[START Record extracts]

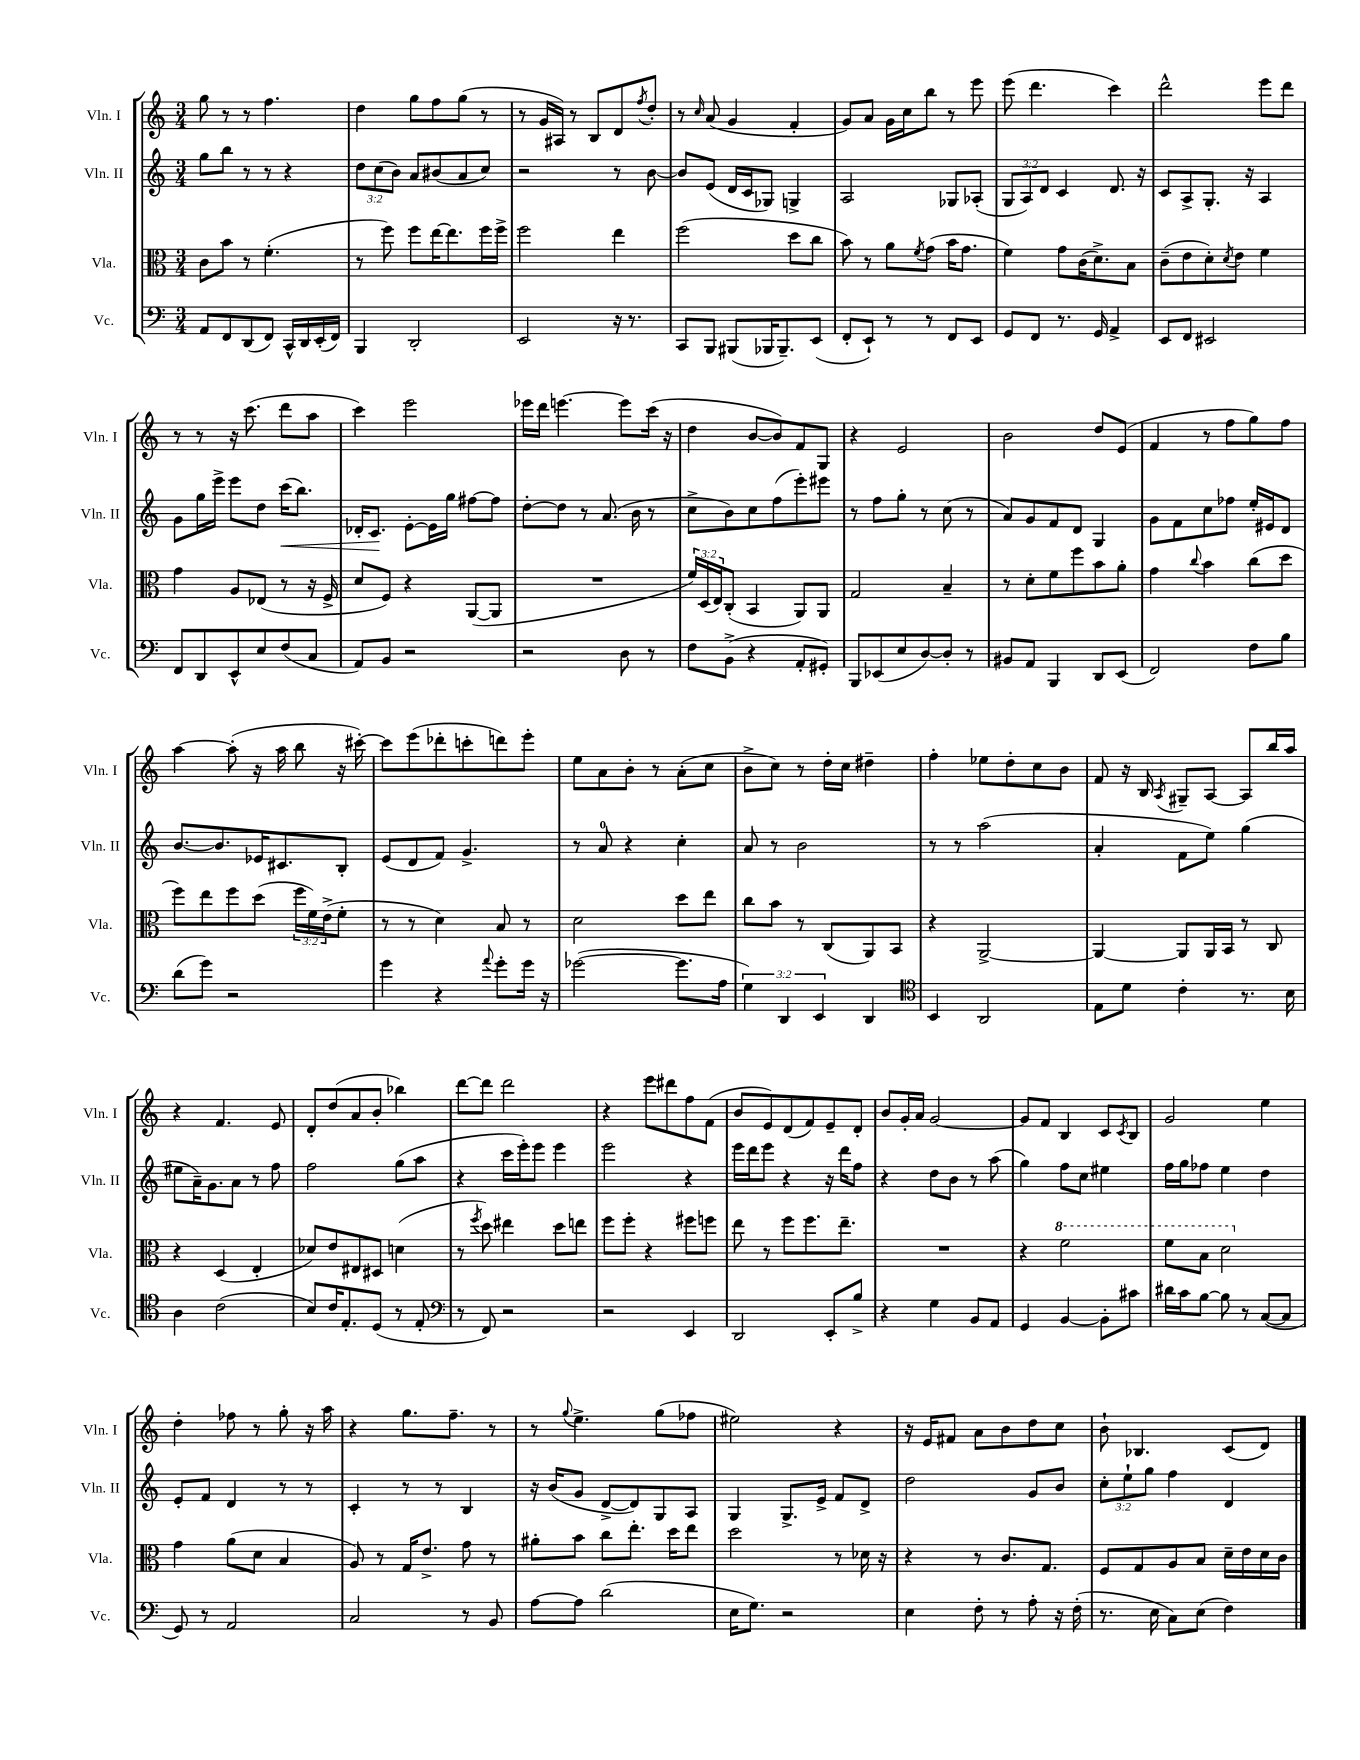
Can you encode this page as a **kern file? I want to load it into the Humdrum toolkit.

**kern	**kern	**kern	**kern
*staff4	*staff3	*staff2	*staff1
*clefF4	*clefC3	*clefG2	*clefG2
*k[]	*k[]	*k[]	*k[]
*M3/4	*M3/4	*M3/4	*M3/4
8AA	8c	8gg	8gg
8FF	8b	8bb	8r
(8DD	8r	8r	8r
8FF)	(4.f'	8r	4.ff
16CC^^	.	4r	.
16DD	.	.	.
(16EE'	.	.	.
16FF)	.	.	.
=	=	=	=
4BBB	8r	12dd	4dd
.	.	(12cc	.
.	8ff)	.	.
.	.	12b)	.
2DD'	8ff	8a	8gg
.	[16ee	(8b#	8ff
.	8.ee]	.	.
.	.	8a	(8gg
.	16ff	8cc)	8r
.	16ff^	.	.
=	=	=	=
2EE	2ff	2r	8r
.	.	.	16g
.	.	.	16A#)
.	.	.	8r
.	.	.	8B
16r	4ee	8r	8d
8.r	.	.	.
.	.	.	8qff
.	.	[8b	8dd'
=	=	=	=
8CC	(2ff	8b]	8r
.	.	.	16qqcc
8BBB	.	(8e	(8a
(8BBB#	.	16d	4g
.	.	16c	.
16BBB-	.	8G-)	.
8.BBB-~)	.	.	.
.	8dd	4G^	4f'
(8EE	8cc	.	.
=	=	=	=
8FF'	8b)	2A	8g)
8EE`)	8r	.	8a
8r	8a	.	16g
.	.	.	16cc
.	8qf	.	.
8r	(8g	.	8bb
8FF	16b	8G-	8r
.	8.g	.	.
8EE	.	(8A-'	8eee
=	=	=	=
8GG	4f)	12G	(8eee
.	.	12A)	.
8FF	.	.	4.ddd
.	.	12d	.
8.r	8g	4c	.
.	(16c	.	.
16GG	8.d^)	.	.
4AA^	.	8.d	4ccc)
.	8B	.	.
.	.	16r	.
=	=	=	=
8EE	(8c~	8c	2ddd^^
8FF	8e	8A^	.
2EE#	8d')	8.G'	.
.	8qd	.	.
.	8e	.	.
.	.	16r	.
.	4f	4A	8eee
.	.	.	8ddd
=	=	=	=
8FF	4g	8g	8r
8DD	.	16gg	8r
.	.	16eee^	.
8EE^^	8A	8eee	16r
.	.	.	(8.ccc
8E	(8E-	8dd	.
(8F	8r	(16ccc	8ddd
.	.	8.bb)	.
8C	16r	.	8aa
.	16F^	.	.
=	=	=	=
8AA)	8d	16d-'	4ccc)
.	.	8.c	.
8BB	8F)	.	.
2r	4r	[8e'	2eee
.	.	16e]	.
.	.	16gg	.
.	([8AA	[8ff#	.
.	8AA]	8ff#]	.
=	=	=	=
2r	2.r	[8dd'	16eee-
.	.	.	16ddd
.	.	8dd]	[4.eee
.	.	8r	.
.	.	(8.a	.
8D	.	.	8eee]
.	.	16b	.
8r	.	8r	(16ccc
.	.	.	16r
=	=	=	=
8F	24f)	8cc^	4dd
.	(24D	.	.
.	24E)	.	.
(8BB^	(8C'	8b)	.
4r	4BB	8cc	[8b
.	.	(8ff	8b])
8AA'	8AA)	8eee')	8f
8GG#')	8AA	8eee#	8G
=	=	=	=
8BBB	2G	8r	4r
(8EE-	.	8ff	.
8E	.	8gg'	2e
[8D)	.	8r	.
8D']	4B~	(8cc	.
8r	.	8r	.
=	=	=	=
8BB#	8r	8a)	2b
8AA	8d'	8g	.
4BBB	8f	8f	.
.	8ff	8d	.
8DD	8b	4G	8dd
(8EE	8a'	.	(8e
=	=	=	=
2FF)	4g	8g	4f
.	.	8f	.
.	8qqcc	.	.
.	4b	8cc	8r
.	.	8ff-	8ff
8F	(8cc	16ee'	8gg)
.	.	16e#	.
8B	8dd	8d	8ff
=	=	=	=
(8d	8ff)	[8.b	[4aa
8g)	8ee	.	.
.	.	8.b]	.
2r	8ff	.	(8aa']
.	(8dd	16e-	16r
.	.	8.c#	16aa
.	24ff	.	8bb
.	24f)	.	.
.	(24e^	.	.
.	8f'	8B'	16r
.	.	.	[16ccc#')
=	=	=	=
4g	8r	(8e	8ccc#]
.	8r	8d	(8eee
4r	4d)	8f)	8ddd-'
.	.	4.g^	8ccc'
8qqa	.	.	.
8g'	8B	.	8ddd)
16g	8r	.	8eee'
16r	.	.	.
=	=	=	=
([2g-	2d	8r	8ee
.	.	8a	8a
.	.	4r	8b'
.	.	.	8r
8.g-]	8dd	4cc'	(8a'
.	8ee	.	8cc
16A	.	.	.
=	=	=	=
6G)	8cc	8a	8b^
.	8b	8r	8cc)
6DD	.	.	.
.	8r	2b	8r
6EE	.	.	.
.	(8C	.	16dd'
.	.	.	16cc
4DD	8AA)	.	4dd#~
.	8BB	.	.
=	=	=	=
*clefC4	*	*	*
4BB	4r	8r	4ff'
.	.	8r	.
2AA	[2AA^	(2aa	8ee-
.	.	.	8dd'
.	.	.	8cc
.	.	.	8b
=	=	=	=
8E	4AA_	4a'	8f
8d	.	.	16r
.	.	.	16B
.	.	.	8qA
4c'	8AA]	8f	8G#~
.	16AA	8ee)	[8A
.	16BB	.	.
8.r	8r	(4gg	8A]
.	8C	.	16bb
16B	.	.	16aa
=	=	=	=
4A	4r	8ee#	4r
.	.	16a~)	.
.	.	8.g	.
(2c	(4D	.	4.f
.	.	8a	.
.	4E'	8r	.
.	.	8ff	8e
=	=	=	=
8B)	8d-)	2ff	8d'
16c	8e	.	(8dd
8.E'	.	.	.
.	8E#	.	8a
(8D	8D#	.	8b'
8r	(4d	(8gg	4bb-)
8E'	.	8aa	.
=	=	=	=
*clefF4	*	*	*
8r	8r	4r	[8ddd
.	8qff	.	.
8FF)	8dd)	.	8ddd]
2r	4ee#	16ccc	2ddd
.	.	16eee')	.
.	.	8eee	.
.	8dd	4eee	.
.	8ee	.	.
=	=	=	=
2r	8ff	2eee	4r
.	8ff'	.	.
.	4r	.	8eee
.	.	.	8ddd#
4EE	8ff#	4r	8ff
.	8ff	.	(8f
=	=	=	=
2DD	8ee	16eee	8b
.	.	16ddd	.
.	8r	8eee	8e)
.	8ff	4r	(8d
.	8.ff	.	8f)
8EE'	.	16r	8e~
.	8.ee~	16ddd	.
8B^	.	8ff	8d'
=	=	=	=
4r	2.r	4r	8b
.	.	.	16g'
.	.	.	16a
4G	.	8dd	[2g
.	.	8b	.
8BB	.	8r	.
8AA	.	(8aa	.
=	=	=	=
4GG	4r	4gg)	8g]
.	.	.	8f
[4BB	2ff	8ff	4B
.	.	8cc	.
8BB']	.	4ee#	8c
.	.	.	8qc
8c#	.	.	8B
=	=	=	=
16d#	8ff	16ff	2g
16c	.	16gg	.
[8B	8b	8ff-	.
8B]	2dd	4ee	.
8r	.	.	.
([8C	.	4dd	4ee
8C]	.	.	.
=	=	=	=
8GG)	4g	8e'	4dd'
8r	.	8f	.
2AA	(8a	4d	8ff-
.	8d	.	8r
.	4B	8r	8gg'
.	.	8r	16r
.	.	.	16aa
=	=	=	=
2C	8A)	4c'	4r
.	8r	.	.
.	16G	8r	8.gg
.	8.e^	.	.
.	.	8r	.
.	.	.	8.ff~
8r	8g	4B	.
8BB	8r	.	8r
=	=	=	=
[8A	8a#'	16r	8r
.	.	(16b	.
.	.	.	8qqgg
8A]	8b	8g	4.ee^
(2d	8cc	[8d^	.
.	8.ee'	8d])	.
.	.	8G	(8gg
.	16dd	.	.
.	8ee	8A	8ff-
=	=	=	=
16E	2dd	4G	2ee#)
8.G)	.	.	.
2r	.	8.G^	.
.	.	16e^	.
.	8r	8f	4r
.	16d-	8d^	.
.	16r	.	.
=	=	=	=
4E	4r	2dd	16r
.	.	.	16e
.	.	.	8f#
8F'	8r	.	8a
8r	8.c	.	8b
8A'	.	8g	8dd
.	8.G	.	.
16r	.	8b	8cc
(16F'	.	.	.
=	=	=	=
8.r	8F	12cc'	8b`
.	.	12ee`	.
.	8G	.	4.B-
.	.	12gg	.
16E	.	.	.
8C)	8A	4ff	.
(8E	8B	.	.
4F)	16d~	4d	(8c
.	16e	.	.
.	16d	.	8d)
.	16c	.	.
==	==	==	==
*-	*-	*-	*-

[END Record extracts]

How many lines in the rows above contain the string "kern"? Reply with the number alone.

Final result »
2